-- What you have to do --
Below are the records; output them exactly from the first line through the line with "move | grey_fetisen", stopping there.
·····
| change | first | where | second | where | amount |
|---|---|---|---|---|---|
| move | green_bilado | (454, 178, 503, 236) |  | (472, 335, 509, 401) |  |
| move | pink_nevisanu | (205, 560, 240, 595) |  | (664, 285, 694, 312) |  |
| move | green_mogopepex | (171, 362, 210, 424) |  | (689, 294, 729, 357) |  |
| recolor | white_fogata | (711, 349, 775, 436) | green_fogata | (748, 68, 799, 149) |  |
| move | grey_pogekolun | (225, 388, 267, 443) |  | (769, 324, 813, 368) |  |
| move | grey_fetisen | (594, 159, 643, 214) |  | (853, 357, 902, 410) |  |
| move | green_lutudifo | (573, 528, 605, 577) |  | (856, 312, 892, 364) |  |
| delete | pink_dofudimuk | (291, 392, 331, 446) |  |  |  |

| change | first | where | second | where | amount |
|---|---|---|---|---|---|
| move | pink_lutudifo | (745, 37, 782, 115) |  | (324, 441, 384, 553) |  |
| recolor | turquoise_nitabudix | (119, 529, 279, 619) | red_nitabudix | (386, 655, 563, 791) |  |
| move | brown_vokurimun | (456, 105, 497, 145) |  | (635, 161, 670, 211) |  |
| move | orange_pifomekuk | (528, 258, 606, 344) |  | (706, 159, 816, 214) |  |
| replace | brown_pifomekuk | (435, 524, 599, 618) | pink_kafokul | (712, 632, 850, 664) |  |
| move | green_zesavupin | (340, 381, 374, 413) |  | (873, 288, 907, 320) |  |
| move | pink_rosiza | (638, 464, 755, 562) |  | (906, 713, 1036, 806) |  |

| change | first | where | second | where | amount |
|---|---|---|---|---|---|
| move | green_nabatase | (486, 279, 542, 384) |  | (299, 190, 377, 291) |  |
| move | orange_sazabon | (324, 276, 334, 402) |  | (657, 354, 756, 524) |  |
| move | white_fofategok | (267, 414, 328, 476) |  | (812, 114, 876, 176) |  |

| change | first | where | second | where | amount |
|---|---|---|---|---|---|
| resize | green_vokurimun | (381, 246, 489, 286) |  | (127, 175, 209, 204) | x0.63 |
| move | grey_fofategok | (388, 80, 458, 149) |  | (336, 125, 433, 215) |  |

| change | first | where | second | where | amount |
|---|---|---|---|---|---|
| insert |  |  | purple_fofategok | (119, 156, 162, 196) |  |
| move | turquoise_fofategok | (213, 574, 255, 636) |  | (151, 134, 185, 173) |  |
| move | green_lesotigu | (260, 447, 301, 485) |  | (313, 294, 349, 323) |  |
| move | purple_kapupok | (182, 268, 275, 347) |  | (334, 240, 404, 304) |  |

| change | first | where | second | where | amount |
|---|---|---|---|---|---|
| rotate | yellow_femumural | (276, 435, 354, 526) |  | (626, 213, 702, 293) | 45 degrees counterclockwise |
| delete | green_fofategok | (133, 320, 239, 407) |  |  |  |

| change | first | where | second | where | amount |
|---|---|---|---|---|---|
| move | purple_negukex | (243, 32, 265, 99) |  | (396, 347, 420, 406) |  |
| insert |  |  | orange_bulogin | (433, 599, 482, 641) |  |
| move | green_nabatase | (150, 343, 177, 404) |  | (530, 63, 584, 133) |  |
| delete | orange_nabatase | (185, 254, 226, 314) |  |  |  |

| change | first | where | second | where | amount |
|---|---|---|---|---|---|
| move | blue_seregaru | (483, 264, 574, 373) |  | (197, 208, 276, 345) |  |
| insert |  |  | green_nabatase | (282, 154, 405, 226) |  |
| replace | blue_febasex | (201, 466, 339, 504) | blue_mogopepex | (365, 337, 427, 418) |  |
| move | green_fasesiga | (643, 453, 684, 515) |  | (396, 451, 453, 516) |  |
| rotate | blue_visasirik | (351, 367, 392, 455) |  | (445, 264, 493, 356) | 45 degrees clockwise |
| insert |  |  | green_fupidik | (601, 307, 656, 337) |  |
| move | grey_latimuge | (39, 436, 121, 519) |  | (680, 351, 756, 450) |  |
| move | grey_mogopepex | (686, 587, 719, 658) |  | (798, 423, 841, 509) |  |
·····
-- Response to the exercise --
| change | first | where | second | where | amount |
|---|---|---|---|---|---|
| move | green_bilado | (454, 178, 503, 236) |  | (472, 335, 509, 401) |  |
| move | pink_nevisanu | (205, 560, 240, 595) |  | (664, 285, 694, 312) |  |
| move | green_mogopepex | (171, 362, 210, 424) |  | (689, 294, 729, 357) |  |
| recolor | white_fogata | (711, 349, 775, 436) | green_fogata | (748, 68, 799, 149) |  |
| move | grey_pogekolun | (225, 388, 267, 443) |  | (769, 324, 813, 368) |  |
| move | grey_fetisen | (594, 159, 643, 214) |  | (853, 357, 902, 410) |  |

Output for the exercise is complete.